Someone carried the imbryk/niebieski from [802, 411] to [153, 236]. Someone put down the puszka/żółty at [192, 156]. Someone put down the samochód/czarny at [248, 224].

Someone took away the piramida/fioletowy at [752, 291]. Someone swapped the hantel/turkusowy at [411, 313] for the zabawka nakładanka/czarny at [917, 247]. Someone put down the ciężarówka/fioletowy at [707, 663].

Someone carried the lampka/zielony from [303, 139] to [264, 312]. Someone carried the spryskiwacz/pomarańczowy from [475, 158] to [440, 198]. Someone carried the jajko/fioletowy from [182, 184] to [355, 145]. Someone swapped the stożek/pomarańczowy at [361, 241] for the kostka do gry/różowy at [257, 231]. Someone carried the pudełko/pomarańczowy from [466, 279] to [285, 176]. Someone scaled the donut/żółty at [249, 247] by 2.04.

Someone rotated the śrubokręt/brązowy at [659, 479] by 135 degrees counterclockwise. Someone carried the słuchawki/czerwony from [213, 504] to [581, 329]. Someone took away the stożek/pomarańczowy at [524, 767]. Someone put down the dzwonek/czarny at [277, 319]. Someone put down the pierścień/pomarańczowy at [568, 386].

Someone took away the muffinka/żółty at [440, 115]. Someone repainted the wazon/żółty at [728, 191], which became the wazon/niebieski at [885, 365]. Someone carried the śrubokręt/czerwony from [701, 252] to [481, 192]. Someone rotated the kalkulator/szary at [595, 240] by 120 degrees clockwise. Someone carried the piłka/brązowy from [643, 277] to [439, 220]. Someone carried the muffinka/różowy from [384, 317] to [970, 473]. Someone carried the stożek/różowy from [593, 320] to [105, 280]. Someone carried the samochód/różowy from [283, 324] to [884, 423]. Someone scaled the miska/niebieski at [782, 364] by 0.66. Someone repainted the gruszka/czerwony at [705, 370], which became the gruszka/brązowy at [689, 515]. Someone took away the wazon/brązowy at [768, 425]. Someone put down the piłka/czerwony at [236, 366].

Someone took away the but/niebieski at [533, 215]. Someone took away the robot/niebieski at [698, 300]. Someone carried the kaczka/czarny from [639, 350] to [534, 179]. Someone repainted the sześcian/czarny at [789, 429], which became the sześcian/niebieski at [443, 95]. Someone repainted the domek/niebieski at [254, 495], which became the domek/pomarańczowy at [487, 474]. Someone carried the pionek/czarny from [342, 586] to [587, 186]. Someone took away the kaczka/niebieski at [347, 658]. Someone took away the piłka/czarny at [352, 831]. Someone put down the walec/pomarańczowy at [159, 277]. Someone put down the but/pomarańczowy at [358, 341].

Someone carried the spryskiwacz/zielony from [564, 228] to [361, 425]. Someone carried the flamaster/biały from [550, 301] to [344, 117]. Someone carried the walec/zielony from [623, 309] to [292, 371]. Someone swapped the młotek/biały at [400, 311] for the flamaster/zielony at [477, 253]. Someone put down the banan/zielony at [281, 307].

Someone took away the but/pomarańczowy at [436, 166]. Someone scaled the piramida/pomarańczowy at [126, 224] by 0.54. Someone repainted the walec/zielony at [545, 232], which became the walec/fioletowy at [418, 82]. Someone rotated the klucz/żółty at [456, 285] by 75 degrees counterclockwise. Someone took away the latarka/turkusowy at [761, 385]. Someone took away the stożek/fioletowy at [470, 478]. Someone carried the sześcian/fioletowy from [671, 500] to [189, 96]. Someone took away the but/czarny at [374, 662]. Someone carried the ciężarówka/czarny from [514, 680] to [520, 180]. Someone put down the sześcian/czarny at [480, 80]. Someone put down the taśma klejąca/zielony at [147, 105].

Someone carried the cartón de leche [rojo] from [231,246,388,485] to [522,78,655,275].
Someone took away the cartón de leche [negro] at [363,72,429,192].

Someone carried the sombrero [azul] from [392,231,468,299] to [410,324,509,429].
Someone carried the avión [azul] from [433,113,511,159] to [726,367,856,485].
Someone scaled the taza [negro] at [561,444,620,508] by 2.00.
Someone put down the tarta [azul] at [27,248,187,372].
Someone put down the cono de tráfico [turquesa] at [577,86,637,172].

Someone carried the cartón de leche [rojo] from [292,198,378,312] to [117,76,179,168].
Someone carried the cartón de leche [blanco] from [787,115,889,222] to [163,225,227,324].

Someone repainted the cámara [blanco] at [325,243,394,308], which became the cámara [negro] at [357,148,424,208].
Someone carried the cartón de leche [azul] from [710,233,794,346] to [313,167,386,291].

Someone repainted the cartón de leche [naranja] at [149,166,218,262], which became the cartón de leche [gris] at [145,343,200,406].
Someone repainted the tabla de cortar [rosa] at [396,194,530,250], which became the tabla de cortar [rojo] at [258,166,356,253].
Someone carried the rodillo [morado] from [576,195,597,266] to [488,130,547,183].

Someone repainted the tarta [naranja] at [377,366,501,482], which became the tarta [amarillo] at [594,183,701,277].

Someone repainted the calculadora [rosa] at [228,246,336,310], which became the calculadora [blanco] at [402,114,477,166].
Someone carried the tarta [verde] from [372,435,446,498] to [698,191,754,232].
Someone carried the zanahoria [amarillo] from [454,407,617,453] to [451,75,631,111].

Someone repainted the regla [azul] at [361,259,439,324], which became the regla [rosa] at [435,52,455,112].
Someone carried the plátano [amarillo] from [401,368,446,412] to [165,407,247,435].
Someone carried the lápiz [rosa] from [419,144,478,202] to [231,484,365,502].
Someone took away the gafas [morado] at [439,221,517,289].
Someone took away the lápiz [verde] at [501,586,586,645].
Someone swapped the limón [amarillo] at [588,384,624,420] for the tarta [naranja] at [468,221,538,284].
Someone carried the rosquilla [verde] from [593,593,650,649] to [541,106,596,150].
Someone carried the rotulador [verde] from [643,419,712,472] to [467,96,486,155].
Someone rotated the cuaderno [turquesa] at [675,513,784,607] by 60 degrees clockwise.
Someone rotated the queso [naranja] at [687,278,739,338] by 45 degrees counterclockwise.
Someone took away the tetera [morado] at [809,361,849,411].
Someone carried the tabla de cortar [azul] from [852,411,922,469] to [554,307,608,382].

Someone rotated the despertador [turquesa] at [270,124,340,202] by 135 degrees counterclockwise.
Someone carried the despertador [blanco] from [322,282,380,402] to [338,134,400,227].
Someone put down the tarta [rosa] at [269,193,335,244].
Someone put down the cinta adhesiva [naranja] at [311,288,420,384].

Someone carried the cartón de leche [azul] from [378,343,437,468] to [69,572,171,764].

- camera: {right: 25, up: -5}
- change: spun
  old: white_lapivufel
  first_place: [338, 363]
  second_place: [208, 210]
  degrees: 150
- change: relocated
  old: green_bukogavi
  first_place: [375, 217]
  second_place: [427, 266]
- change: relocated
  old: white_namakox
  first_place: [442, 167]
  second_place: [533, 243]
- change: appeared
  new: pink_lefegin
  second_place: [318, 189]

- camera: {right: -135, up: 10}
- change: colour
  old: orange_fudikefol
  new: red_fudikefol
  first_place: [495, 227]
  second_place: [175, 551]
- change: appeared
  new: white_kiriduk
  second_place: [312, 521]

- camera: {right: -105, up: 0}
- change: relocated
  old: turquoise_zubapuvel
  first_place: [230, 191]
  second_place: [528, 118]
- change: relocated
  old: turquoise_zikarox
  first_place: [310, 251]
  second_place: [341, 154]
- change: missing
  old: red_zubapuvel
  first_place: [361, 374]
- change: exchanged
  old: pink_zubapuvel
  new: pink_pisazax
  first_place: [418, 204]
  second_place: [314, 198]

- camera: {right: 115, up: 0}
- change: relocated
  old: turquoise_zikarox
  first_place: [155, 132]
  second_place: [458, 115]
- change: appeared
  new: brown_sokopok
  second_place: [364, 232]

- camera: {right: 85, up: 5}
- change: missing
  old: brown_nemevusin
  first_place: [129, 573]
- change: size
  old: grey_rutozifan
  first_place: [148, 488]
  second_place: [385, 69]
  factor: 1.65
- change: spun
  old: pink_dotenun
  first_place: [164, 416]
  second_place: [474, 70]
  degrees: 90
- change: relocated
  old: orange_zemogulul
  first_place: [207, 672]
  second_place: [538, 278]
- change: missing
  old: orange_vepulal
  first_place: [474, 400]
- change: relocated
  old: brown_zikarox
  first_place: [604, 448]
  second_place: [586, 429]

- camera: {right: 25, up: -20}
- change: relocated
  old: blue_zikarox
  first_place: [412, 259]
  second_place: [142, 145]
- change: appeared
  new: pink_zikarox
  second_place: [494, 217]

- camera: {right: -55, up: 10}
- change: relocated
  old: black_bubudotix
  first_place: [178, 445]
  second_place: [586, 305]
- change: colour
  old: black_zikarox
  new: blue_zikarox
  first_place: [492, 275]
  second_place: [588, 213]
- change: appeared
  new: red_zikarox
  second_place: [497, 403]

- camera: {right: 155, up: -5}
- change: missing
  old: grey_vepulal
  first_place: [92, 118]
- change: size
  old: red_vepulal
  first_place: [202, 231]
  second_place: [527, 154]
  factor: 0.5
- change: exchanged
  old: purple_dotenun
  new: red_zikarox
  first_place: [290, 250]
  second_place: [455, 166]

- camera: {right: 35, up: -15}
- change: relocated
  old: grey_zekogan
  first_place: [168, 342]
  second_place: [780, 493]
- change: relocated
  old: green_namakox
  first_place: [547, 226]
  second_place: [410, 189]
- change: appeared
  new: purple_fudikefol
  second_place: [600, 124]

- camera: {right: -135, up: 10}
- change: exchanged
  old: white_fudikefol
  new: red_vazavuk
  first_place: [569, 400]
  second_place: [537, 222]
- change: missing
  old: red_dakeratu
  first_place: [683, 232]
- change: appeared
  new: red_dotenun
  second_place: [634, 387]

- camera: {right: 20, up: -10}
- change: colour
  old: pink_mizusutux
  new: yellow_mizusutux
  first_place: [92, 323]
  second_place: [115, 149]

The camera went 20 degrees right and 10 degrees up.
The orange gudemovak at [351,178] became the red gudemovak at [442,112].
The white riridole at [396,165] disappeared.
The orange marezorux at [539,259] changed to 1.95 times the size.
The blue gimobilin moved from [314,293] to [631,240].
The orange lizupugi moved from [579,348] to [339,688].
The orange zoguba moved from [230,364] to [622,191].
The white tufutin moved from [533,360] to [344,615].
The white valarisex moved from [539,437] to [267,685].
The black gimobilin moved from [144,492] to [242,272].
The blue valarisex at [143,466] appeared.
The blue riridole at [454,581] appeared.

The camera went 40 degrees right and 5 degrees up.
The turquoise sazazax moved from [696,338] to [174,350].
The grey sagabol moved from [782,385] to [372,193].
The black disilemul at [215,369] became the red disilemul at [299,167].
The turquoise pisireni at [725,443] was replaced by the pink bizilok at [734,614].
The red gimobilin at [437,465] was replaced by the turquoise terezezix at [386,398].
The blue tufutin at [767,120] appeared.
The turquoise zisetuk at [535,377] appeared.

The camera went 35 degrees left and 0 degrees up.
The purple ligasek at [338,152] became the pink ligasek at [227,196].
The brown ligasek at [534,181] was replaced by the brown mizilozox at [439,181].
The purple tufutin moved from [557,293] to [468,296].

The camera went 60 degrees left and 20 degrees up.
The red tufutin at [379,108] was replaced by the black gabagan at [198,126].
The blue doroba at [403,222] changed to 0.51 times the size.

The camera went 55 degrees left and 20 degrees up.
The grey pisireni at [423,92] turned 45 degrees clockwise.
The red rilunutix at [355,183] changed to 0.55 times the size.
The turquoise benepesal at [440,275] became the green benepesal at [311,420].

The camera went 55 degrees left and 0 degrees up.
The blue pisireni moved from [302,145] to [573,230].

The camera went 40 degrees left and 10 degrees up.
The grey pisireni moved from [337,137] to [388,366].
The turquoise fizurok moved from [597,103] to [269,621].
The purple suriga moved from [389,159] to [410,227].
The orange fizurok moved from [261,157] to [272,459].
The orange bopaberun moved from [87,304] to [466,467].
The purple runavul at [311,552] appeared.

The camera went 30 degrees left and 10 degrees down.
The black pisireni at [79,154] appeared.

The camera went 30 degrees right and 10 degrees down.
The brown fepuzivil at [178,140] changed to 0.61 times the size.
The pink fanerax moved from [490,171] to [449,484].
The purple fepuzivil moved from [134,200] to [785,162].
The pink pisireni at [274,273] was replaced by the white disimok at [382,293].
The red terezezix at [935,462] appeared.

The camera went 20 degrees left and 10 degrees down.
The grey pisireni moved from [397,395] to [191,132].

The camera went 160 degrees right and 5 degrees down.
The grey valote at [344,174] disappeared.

## Description of the task
Some lines of the records may hold the word "valarisex". How many do? Answer with a number and nothing else.

## Task result
2